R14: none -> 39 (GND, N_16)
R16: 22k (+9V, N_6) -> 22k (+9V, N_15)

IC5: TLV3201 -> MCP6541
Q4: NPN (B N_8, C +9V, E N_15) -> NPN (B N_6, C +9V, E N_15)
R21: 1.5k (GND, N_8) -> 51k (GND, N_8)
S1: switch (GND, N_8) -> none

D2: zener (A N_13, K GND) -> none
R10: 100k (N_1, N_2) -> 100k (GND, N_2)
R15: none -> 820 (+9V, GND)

════════════════════

TASK BRIEF: What is wanted is an exact copy of the data.

SOLUTION FOR THIS EXERCISE:
R14: none -> 39 (GND, N_16)
R16: 22k (+9V, N_6) -> 22k (+9V, N_15)

IC5: TLV3201 -> MCP6541
Q4: NPN (B N_8, C +9V, E N_15) -> NPN (B N_6, C +9V, E N_15)
R21: 1.5k (GND, N_8) -> 51k (GND, N_8)
S1: switch (GND, N_8) -> none

D2: zener (A N_13, K GND) -> none
R10: 100k (N_1, N_2) -> 100k (GND, N_2)
R15: none -> 820 (+9V, GND)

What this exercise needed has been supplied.